What you are asked to do: Give back only the lines from the one with "(408, 143) = (673, 317): pink" through the last line of the data, exactly as they appear.

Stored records

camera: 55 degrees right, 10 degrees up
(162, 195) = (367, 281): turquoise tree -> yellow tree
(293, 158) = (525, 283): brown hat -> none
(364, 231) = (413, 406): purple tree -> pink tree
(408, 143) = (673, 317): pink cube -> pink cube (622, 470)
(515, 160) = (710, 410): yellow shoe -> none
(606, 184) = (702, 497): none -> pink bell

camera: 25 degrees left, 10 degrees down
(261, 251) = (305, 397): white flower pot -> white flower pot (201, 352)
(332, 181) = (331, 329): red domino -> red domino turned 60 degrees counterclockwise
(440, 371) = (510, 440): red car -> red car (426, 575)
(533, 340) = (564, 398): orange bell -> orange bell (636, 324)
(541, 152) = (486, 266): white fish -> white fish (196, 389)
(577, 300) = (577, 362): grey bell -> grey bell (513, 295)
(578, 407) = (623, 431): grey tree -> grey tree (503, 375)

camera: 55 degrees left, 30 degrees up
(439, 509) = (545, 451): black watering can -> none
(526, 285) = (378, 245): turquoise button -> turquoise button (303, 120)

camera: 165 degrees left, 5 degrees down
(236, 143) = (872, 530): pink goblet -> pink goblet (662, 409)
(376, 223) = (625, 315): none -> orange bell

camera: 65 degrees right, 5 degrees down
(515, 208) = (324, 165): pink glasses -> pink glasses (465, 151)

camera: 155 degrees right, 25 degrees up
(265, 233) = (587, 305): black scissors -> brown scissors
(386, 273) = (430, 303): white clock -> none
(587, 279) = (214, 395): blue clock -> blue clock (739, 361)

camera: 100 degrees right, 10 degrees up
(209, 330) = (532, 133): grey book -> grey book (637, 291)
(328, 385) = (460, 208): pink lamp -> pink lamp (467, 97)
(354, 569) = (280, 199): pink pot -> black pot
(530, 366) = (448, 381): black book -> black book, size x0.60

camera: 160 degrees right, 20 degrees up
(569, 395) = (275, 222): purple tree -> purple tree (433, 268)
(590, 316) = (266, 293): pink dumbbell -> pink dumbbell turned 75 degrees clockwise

Output below:
(408, 143) = (673, 317): pink cube -> pink cube (622, 470)
(515, 160) = (710, 410): yellow shoe -> none
(606, 184) = (702, 497): none -> pink bell

camera: 25 degrees left, 10 degrees down
(261, 251) = (305, 397): white flower pot -> white flower pot (201, 352)
(332, 181) = (331, 329): red domino -> red domino turned 60 degrees counterclockwise
(440, 371) = (510, 440): red car -> red car (426, 575)
(533, 340) = (564, 398): orange bell -> orange bell (636, 324)
(541, 152) = (486, 266): white fish -> white fish (196, 389)
(577, 300) = (577, 362): grey bell -> grey bell (513, 295)
(578, 407) = (623, 431): grey tree -> grey tree (503, 375)

camera: 55 degrees left, 30 degrees up
(439, 509) = (545, 451): black watering can -> none
(526, 285) = (378, 245): turquoise button -> turquoise button (303, 120)

camera: 165 degrees left, 5 degrees down
(236, 143) = (872, 530): pink goblet -> pink goblet (662, 409)
(376, 223) = (625, 315): none -> orange bell

camera: 65 degrees right, 5 degrees down
(515, 208) = (324, 165): pink glasses -> pink glasses (465, 151)

camera: 155 degrees right, 25 degrees up
(265, 233) = (587, 305): black scissors -> brown scissors
(386, 273) = (430, 303): white clock -> none
(587, 279) = (214, 395): blue clock -> blue clock (739, 361)

camera: 100 degrees right, 10 degrees up
(209, 330) = (532, 133): grey book -> grey book (637, 291)
(328, 385) = (460, 208): pink lamp -> pink lamp (467, 97)
(354, 569) = (280, 199): pink pot -> black pot
(530, 366) = (448, 381): black book -> black book, size x0.60

camera: 160 degrees right, 20 degrees up
(569, 395) = (275, 222): purple tree -> purple tree (433, 268)
(590, 316) = (266, 293): pink dumbbell -> pink dumbbell turned 75 degrees clockwise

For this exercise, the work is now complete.